All that should be output is the block of lines below from the line with "U1 pin P1.5: none -> PWM" to the line with "U3 pin TRIG: N1 -> N16", both included, exactly as written.

↓↓↓

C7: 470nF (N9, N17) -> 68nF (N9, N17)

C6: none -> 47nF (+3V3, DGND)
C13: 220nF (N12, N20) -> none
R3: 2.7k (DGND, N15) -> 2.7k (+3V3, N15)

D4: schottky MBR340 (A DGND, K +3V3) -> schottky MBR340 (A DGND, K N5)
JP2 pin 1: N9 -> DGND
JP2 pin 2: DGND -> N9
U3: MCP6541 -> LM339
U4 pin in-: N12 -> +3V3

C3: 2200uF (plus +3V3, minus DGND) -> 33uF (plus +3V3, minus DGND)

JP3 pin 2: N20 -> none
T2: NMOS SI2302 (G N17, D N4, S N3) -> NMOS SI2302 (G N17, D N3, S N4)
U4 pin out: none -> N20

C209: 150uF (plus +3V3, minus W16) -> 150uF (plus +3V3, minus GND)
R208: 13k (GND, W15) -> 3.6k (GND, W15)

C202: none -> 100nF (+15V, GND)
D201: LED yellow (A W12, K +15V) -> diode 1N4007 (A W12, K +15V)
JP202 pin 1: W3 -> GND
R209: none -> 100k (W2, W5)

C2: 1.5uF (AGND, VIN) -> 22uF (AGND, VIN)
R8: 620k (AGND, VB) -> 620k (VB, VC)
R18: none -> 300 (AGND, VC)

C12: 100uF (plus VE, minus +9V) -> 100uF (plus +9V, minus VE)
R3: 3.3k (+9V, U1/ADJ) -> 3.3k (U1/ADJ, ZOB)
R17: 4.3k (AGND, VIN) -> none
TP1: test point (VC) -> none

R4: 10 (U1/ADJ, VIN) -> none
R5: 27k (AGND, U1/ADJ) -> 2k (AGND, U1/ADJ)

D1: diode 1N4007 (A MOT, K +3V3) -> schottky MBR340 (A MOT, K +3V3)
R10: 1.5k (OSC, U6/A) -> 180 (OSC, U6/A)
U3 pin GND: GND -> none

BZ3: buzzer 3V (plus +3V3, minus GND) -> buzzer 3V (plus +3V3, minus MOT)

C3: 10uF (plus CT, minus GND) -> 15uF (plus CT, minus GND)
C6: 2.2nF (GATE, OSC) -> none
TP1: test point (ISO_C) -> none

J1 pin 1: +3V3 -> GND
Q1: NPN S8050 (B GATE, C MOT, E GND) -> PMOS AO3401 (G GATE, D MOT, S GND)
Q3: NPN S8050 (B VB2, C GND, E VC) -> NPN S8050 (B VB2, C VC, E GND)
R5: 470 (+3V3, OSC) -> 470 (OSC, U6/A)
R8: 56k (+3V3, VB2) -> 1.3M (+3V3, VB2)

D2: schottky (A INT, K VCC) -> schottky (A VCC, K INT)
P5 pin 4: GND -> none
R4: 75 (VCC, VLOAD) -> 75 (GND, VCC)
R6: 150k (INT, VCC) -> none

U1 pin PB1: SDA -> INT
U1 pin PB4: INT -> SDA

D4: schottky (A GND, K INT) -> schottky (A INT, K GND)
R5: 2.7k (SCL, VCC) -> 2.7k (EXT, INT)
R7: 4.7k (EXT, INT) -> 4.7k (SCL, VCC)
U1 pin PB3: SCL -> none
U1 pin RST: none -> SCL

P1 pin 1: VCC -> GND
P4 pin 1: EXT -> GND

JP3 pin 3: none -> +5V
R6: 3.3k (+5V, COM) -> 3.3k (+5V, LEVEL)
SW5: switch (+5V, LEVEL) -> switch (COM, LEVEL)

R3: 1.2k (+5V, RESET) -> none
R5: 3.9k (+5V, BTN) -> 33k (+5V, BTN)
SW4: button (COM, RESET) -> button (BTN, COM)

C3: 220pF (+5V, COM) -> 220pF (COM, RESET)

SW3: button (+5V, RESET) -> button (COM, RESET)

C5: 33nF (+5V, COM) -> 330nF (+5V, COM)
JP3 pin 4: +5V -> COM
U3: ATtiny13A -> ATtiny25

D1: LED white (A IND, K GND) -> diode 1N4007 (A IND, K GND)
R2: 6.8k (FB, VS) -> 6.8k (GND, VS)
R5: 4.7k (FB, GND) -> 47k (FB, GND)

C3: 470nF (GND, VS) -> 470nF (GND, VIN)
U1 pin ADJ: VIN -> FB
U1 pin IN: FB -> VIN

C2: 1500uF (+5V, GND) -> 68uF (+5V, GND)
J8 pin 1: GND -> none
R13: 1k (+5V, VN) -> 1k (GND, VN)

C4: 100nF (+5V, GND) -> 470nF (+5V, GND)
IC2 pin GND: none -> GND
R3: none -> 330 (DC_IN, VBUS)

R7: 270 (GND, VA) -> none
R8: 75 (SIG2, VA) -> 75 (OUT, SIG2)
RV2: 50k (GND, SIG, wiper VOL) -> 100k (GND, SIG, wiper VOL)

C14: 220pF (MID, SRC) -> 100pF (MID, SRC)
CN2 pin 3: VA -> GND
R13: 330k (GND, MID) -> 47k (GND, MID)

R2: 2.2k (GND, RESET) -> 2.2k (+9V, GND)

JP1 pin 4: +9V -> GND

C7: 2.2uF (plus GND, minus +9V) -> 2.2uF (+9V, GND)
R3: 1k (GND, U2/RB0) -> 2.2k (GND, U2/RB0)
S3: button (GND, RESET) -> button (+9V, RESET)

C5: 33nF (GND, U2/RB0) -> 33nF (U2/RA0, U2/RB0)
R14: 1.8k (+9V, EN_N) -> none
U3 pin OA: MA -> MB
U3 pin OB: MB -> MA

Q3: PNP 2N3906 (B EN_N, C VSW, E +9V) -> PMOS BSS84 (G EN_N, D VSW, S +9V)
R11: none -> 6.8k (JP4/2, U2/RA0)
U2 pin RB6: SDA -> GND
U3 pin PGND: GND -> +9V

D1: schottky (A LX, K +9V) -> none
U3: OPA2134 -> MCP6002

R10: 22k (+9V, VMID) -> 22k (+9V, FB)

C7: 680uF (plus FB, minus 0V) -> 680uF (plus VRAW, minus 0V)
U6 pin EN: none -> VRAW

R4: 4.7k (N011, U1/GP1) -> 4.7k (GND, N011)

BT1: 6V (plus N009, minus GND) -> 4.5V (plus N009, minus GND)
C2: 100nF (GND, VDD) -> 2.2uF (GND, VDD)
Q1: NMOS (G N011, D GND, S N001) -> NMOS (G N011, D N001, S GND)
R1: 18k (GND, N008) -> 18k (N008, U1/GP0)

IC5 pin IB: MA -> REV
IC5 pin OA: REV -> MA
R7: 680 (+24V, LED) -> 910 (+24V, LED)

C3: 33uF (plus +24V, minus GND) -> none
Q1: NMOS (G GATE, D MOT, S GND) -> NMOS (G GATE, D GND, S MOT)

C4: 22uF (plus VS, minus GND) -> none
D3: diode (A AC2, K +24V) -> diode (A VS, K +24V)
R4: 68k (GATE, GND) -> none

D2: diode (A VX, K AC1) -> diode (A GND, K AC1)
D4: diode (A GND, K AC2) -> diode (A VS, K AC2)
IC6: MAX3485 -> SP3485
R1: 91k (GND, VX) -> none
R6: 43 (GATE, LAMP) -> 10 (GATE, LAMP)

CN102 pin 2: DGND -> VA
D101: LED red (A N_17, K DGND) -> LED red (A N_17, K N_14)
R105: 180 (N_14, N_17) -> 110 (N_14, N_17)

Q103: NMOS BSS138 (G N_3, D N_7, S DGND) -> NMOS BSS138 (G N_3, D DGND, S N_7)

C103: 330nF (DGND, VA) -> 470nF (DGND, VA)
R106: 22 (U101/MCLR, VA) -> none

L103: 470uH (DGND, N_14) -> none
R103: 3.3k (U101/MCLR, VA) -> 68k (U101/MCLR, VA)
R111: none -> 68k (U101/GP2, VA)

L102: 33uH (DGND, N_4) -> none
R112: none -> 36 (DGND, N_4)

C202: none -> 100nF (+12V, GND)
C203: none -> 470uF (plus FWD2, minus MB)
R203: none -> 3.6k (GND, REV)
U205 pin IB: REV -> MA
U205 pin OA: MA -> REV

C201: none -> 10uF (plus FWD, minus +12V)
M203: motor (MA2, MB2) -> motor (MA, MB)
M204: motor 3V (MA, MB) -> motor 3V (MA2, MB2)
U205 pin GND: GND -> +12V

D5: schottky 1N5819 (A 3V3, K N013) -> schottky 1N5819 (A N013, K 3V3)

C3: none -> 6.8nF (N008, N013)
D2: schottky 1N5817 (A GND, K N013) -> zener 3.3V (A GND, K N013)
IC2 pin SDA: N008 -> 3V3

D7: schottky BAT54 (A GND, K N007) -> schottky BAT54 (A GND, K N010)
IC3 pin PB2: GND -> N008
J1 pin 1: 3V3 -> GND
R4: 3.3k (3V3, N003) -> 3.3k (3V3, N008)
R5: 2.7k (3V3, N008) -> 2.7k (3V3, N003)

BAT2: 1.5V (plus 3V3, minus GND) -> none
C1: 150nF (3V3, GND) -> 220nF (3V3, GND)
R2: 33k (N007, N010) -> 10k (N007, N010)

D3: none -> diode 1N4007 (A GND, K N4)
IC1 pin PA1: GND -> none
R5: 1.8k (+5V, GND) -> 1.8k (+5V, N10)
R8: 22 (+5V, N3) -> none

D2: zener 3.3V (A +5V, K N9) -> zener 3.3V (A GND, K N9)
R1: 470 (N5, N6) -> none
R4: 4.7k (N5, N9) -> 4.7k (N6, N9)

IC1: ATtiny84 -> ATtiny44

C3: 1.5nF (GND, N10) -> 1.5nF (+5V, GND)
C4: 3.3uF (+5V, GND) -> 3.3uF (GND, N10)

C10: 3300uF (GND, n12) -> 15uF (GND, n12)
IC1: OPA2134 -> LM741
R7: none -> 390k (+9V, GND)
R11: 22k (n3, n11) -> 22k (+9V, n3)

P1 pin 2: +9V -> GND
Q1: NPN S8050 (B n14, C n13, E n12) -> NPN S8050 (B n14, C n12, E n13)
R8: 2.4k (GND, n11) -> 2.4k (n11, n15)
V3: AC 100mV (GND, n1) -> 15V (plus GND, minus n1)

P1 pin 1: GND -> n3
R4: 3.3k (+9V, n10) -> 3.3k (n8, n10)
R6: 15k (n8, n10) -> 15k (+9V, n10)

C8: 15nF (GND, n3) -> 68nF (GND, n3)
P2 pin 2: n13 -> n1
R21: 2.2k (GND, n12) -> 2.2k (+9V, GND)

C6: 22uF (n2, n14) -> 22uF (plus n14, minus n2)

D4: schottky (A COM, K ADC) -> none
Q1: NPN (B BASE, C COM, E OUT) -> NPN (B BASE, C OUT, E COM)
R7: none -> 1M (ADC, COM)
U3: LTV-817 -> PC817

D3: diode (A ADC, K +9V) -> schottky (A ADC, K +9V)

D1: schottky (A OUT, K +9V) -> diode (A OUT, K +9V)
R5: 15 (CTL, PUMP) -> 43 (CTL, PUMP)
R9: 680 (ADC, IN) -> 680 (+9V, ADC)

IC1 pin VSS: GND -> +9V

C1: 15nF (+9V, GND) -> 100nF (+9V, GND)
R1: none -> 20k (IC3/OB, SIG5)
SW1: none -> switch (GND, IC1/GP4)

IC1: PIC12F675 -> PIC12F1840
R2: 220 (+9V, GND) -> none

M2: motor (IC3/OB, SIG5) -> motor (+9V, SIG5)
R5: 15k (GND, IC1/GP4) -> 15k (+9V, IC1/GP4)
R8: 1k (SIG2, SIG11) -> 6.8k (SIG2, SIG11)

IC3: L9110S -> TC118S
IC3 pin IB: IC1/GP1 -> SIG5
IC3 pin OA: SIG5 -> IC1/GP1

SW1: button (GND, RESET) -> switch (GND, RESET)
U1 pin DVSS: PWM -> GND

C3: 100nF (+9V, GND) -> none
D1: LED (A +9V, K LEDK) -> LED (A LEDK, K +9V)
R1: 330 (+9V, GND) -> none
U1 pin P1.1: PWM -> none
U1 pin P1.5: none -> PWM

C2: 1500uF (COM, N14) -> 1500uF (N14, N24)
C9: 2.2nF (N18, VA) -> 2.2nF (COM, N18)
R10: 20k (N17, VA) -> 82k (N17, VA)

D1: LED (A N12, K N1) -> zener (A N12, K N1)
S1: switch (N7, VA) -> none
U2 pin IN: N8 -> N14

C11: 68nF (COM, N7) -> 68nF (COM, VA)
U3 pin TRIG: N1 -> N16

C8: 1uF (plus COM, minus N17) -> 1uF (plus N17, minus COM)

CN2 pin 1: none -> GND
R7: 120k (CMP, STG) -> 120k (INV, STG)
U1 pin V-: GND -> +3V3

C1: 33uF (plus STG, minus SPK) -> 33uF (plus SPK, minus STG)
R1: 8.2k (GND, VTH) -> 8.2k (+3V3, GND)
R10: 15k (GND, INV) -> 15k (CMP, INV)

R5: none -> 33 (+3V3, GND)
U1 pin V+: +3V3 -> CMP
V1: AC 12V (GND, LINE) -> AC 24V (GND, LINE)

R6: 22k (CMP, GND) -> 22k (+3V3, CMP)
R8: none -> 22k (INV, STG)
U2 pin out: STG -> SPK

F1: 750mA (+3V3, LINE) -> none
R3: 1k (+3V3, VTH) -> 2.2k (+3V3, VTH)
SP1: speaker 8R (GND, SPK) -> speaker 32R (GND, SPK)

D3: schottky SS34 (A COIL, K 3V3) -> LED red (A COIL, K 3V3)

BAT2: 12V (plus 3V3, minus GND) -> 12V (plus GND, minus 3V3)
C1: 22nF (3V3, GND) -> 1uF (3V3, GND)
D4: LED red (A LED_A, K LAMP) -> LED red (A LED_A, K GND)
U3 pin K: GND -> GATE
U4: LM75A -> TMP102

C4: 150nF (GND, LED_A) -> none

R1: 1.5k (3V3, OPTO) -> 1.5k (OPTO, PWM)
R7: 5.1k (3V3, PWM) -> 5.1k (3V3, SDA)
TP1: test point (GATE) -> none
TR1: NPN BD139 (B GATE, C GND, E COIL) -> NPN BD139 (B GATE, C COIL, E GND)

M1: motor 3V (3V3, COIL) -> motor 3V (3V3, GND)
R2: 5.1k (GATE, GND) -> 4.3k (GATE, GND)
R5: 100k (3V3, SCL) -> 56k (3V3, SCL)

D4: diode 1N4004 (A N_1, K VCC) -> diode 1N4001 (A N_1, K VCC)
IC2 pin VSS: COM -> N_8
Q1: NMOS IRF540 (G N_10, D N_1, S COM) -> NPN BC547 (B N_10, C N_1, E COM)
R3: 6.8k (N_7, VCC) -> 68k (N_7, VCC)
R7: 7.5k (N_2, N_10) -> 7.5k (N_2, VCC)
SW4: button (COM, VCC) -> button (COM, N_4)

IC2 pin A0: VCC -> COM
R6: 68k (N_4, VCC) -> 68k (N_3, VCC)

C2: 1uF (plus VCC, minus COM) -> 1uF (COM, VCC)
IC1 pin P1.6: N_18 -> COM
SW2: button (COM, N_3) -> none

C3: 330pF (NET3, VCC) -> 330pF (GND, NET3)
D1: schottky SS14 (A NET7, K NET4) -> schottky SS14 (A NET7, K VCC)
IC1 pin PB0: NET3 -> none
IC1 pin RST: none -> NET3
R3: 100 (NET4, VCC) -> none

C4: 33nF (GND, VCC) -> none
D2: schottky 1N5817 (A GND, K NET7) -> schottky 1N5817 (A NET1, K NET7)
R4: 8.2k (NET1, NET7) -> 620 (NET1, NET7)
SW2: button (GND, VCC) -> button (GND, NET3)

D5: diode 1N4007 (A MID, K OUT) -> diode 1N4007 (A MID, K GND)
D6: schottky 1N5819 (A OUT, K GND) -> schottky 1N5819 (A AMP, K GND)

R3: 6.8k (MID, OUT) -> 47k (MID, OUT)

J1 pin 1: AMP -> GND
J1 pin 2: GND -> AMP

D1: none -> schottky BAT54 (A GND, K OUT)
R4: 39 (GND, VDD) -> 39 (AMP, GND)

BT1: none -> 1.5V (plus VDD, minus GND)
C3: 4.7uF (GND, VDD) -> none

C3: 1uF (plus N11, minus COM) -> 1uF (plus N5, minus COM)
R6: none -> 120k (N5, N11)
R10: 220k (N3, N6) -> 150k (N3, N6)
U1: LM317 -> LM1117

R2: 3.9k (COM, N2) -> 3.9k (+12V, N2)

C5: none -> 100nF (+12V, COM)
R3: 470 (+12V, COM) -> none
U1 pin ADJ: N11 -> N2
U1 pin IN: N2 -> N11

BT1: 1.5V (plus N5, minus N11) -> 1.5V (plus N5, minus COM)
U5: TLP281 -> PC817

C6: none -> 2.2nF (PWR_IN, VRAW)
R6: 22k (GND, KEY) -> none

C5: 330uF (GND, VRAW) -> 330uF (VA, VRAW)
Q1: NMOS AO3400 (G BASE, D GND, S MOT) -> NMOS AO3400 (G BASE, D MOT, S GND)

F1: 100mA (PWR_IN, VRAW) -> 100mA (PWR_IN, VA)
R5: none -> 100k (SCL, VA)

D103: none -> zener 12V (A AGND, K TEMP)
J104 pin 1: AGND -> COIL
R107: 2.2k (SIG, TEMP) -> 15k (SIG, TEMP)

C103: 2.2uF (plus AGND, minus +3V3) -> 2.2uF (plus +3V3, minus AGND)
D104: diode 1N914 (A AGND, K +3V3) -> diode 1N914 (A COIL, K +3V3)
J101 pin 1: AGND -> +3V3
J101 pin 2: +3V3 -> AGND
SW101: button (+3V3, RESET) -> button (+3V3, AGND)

↑↑↑

● **ANSWER SECTION**:
U1 pin P1.5: none -> PWM

C2: 1500uF (COM, N14) -> 1500uF (N14, N24)
C9: 2.2nF (N18, VA) -> 2.2nF (COM, N18)
R10: 20k (N17, VA) -> 82k (N17, VA)

D1: LED (A N12, K N1) -> zener (A N12, K N1)
S1: switch (N7, VA) -> none
U2 pin IN: N8 -> N14

C11: 68nF (COM, N7) -> 68nF (COM, VA)
U3 pin TRIG: N1 -> N16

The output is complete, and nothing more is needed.